**EXERCISE INSTRUCTIONS**
Search the entries for the word "plus" and return every line where it is found.

**EXCERPTED RECORDS**

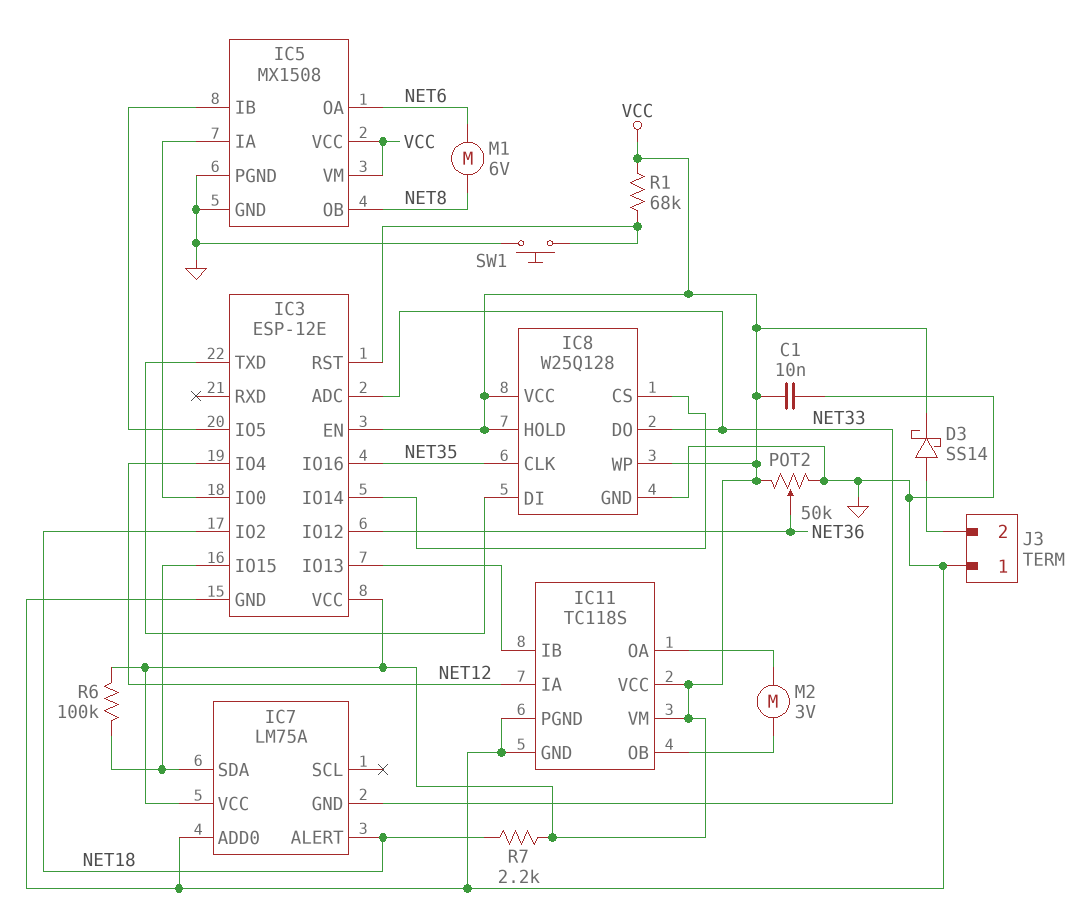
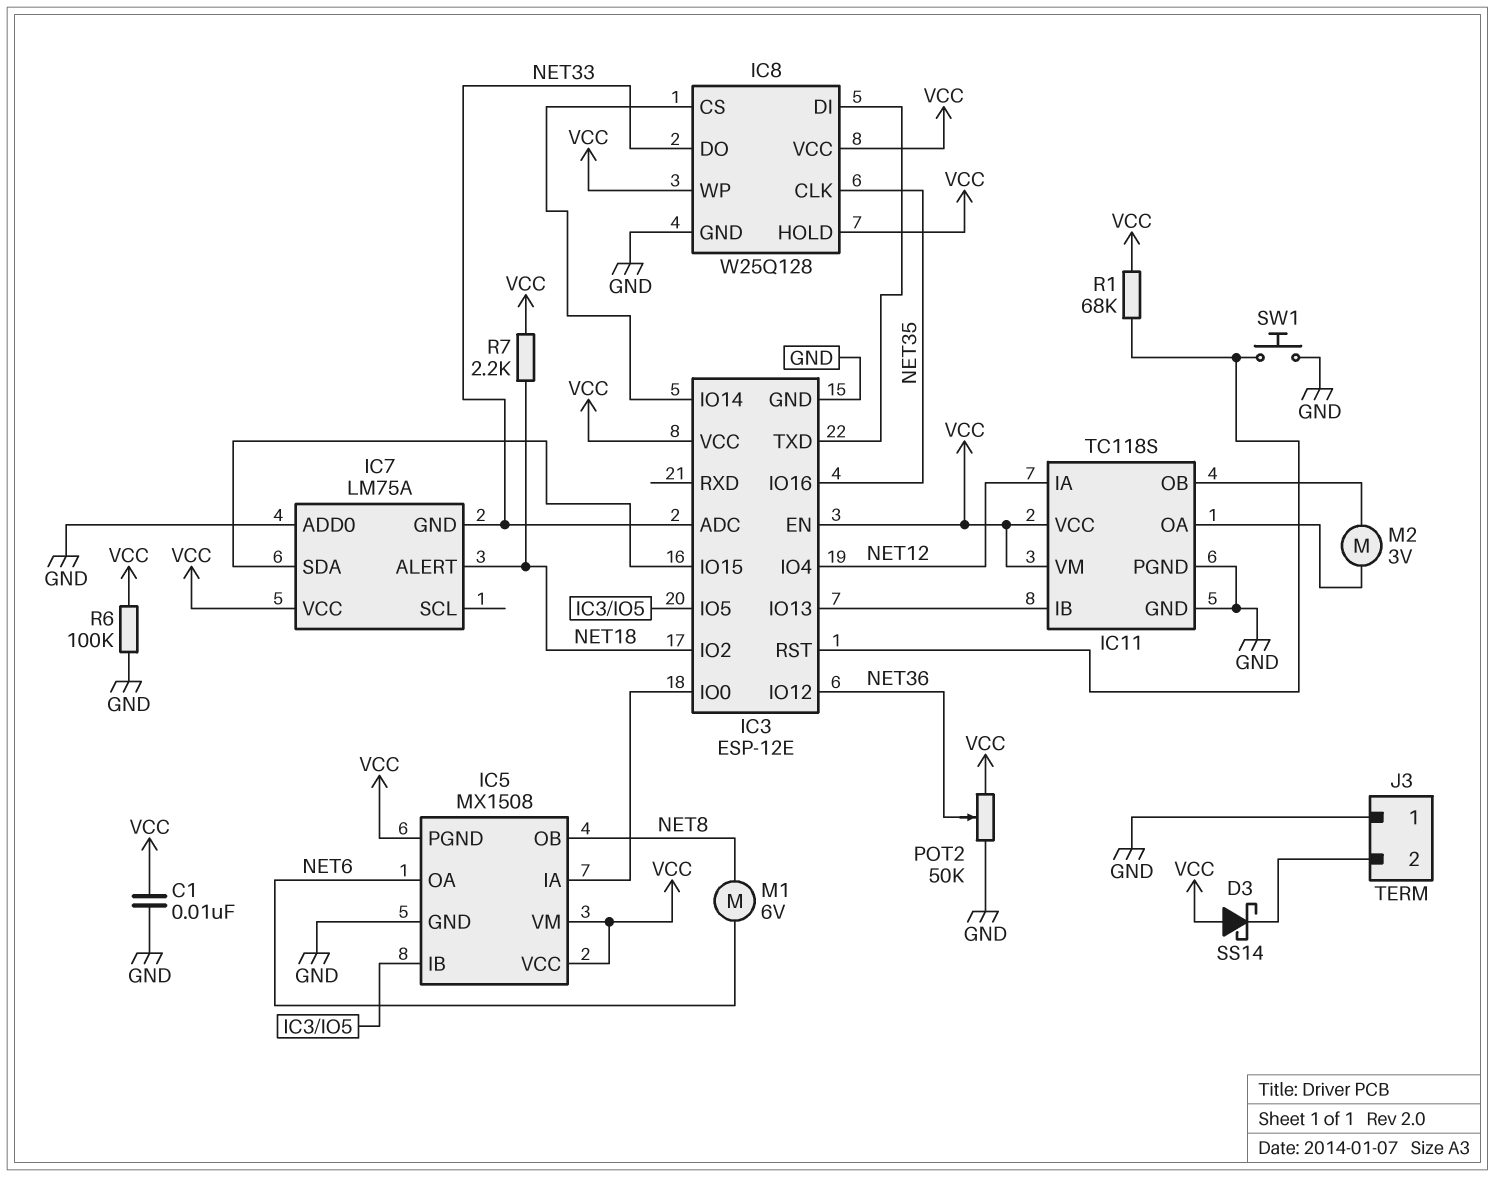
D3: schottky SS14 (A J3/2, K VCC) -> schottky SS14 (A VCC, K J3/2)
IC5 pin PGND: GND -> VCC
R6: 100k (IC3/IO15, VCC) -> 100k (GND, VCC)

* * *

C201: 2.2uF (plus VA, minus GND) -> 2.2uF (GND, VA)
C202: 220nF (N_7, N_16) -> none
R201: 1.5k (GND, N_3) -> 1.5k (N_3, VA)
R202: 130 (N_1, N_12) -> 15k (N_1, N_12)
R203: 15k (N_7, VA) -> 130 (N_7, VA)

...

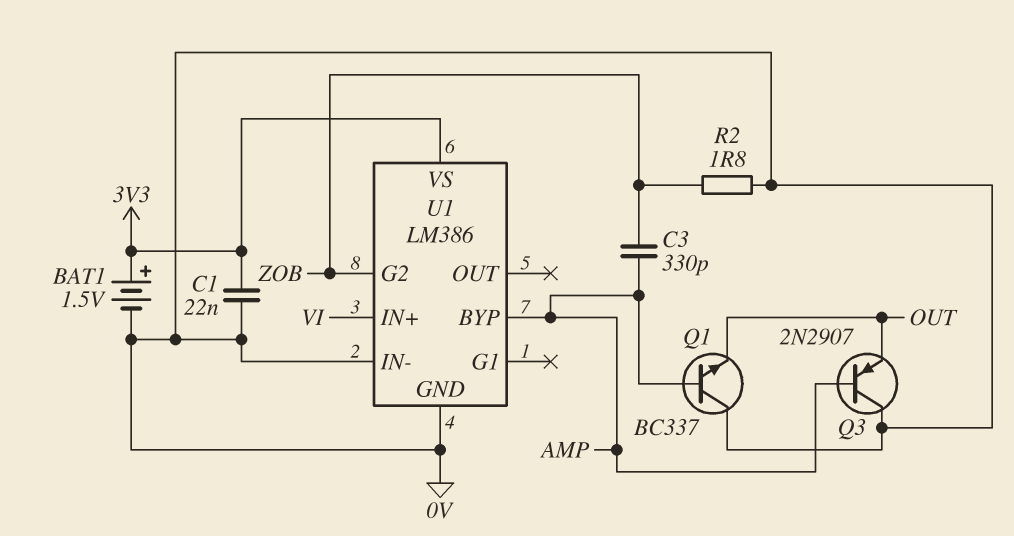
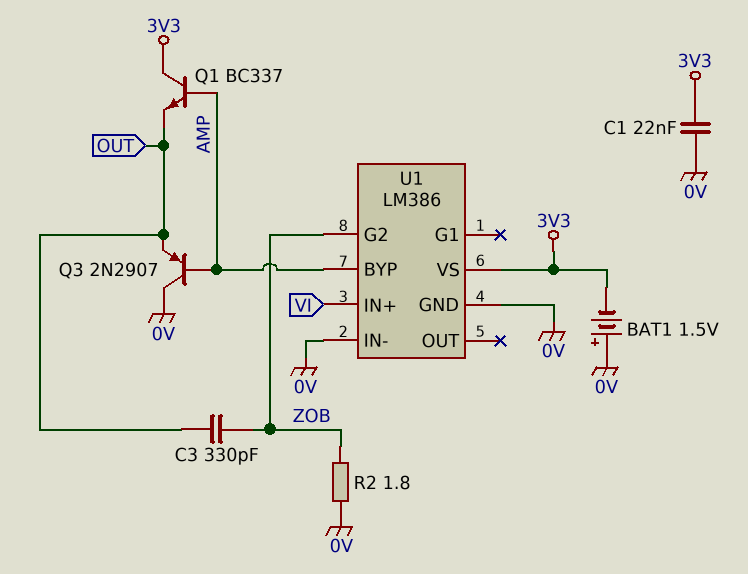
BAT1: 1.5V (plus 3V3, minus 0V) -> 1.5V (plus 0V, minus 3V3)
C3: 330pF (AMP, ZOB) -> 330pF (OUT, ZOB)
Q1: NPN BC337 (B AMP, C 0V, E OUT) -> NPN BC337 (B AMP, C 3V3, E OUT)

**RESULT OF THE TASK**
C201: 2.2uF (plus VA, minus GND) -> 2.2uF (GND, VA)
BAT1: 1.5V (plus 3V3, minus 0V) -> 1.5V (plus 0V, minus 3V3)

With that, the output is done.